> **Problem description**: Collect the lines of the entries where "calculator" shows up.

> **Data extracts**:

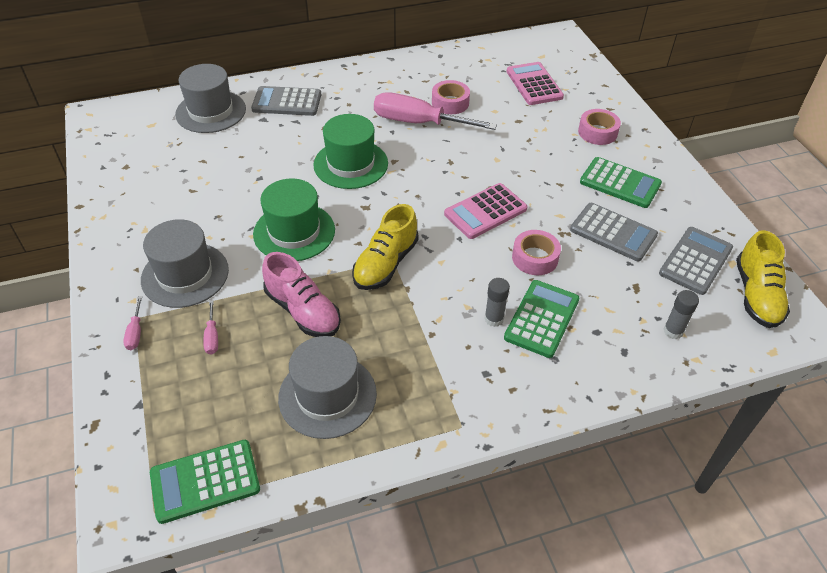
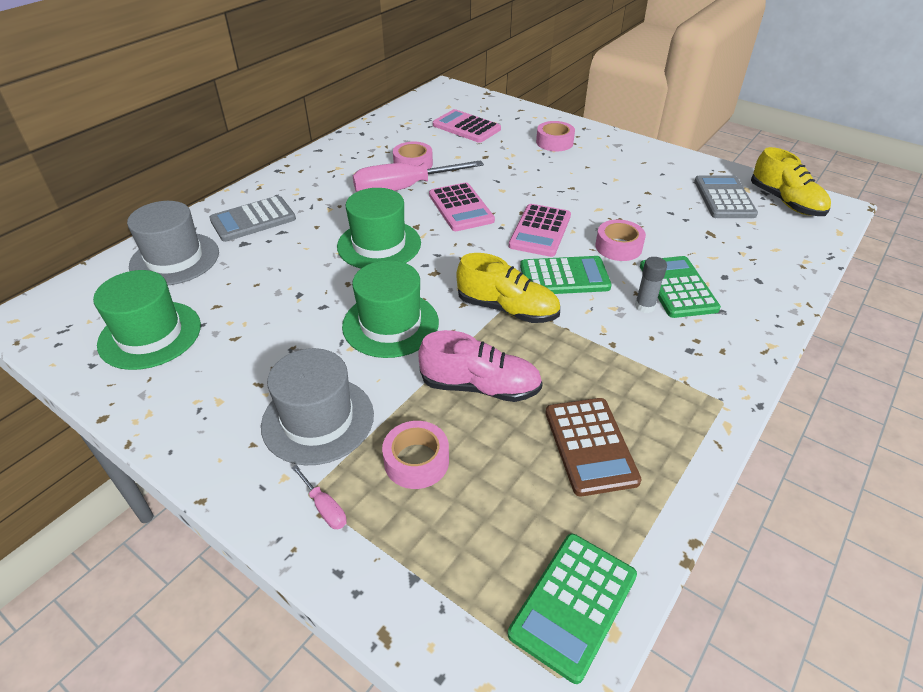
camera: 35 degrees left, 5 degrees down
(149, 162) = (150, 335): none -> green hat
(212, 336) = (416, 461): pink screwdriver -> pink tape
(327, 395) = (590, 446): grey hat -> brown calculator
(385, 264) = (507, 309): yellow shoe -> yellow shoe turned 60 degrees counterclockwise
(444, 160) = (460, 208): none -> pink calculator
(613, 232) = (649, 204): grey calculator -> none
(620, 183) = (612, 169): green calculator -> green calculator (564, 277)
(673, 331) = (769, 250): grey glue stick -> none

> **Response area**:
(327, 395) = (590, 446): grey hat -> brown calculator
(444, 160) = (460, 208): none -> pink calculator
(613, 232) = (649, 204): grey calculator -> none
(620, 183) = (612, 169): green calculator -> green calculator (564, 277)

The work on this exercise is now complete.